BEGIN Dataset content
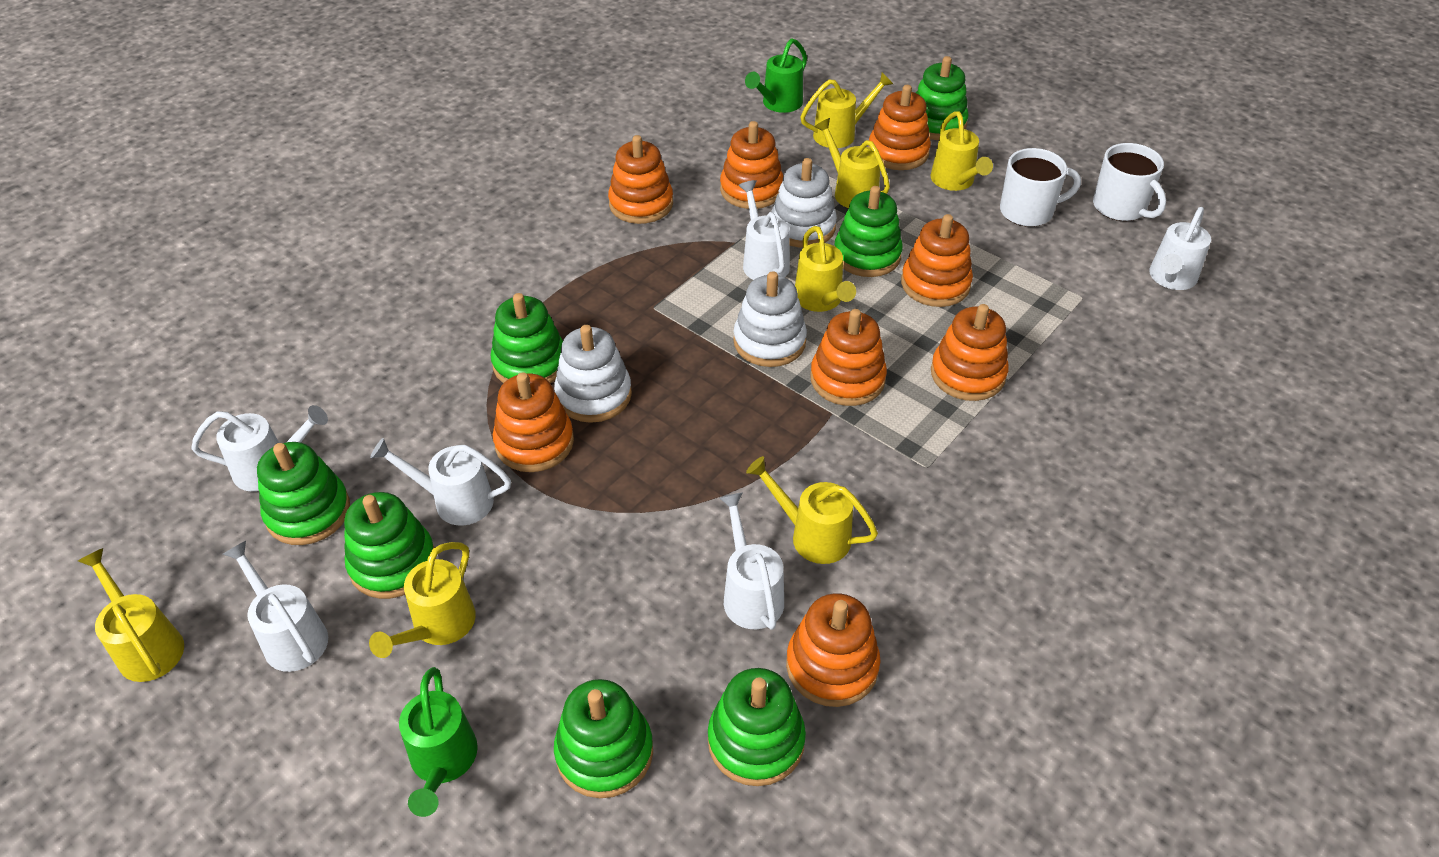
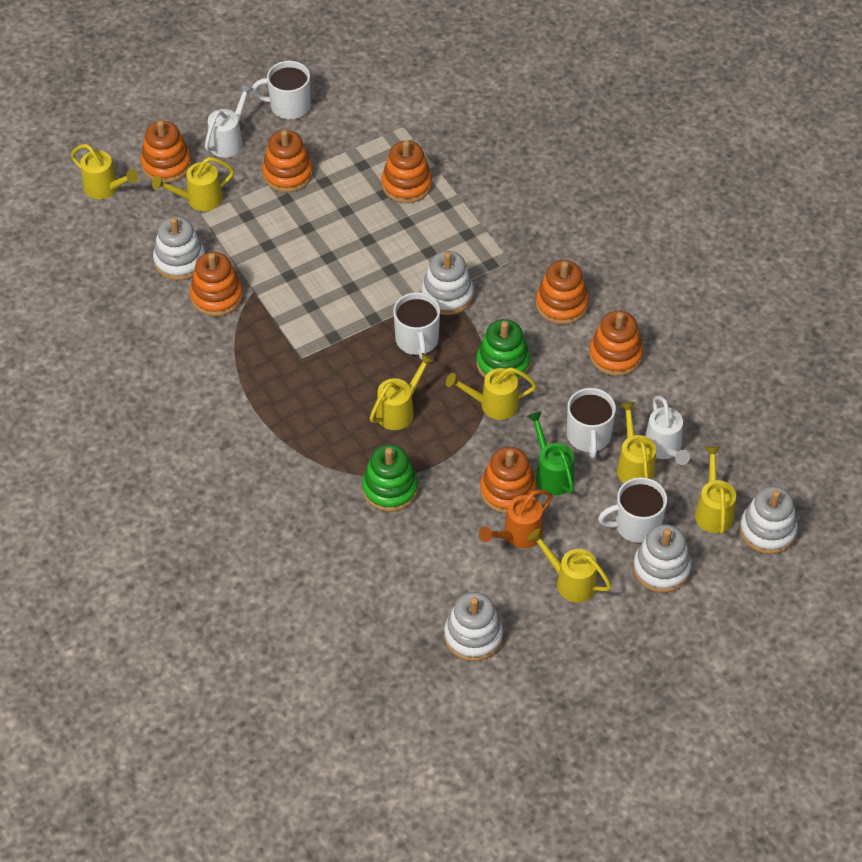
green stacking toy: 7 -> 2
green watering can: 2 -> 1
orange stacking toy: 8 -> 7
orange watering can: 0 -> 1
white mug: 2 -> 4
white stacking toy: 3 -> 5
white watering can: 6 -> 2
END Dataset content
Would you write out each entry word for word and omit the images?

green stacking toy: 7 -> 2
green watering can: 2 -> 1
orange stacking toy: 8 -> 7
orange watering can: 0 -> 1
white mug: 2 -> 4
white stacking toy: 3 -> 5
white watering can: 6 -> 2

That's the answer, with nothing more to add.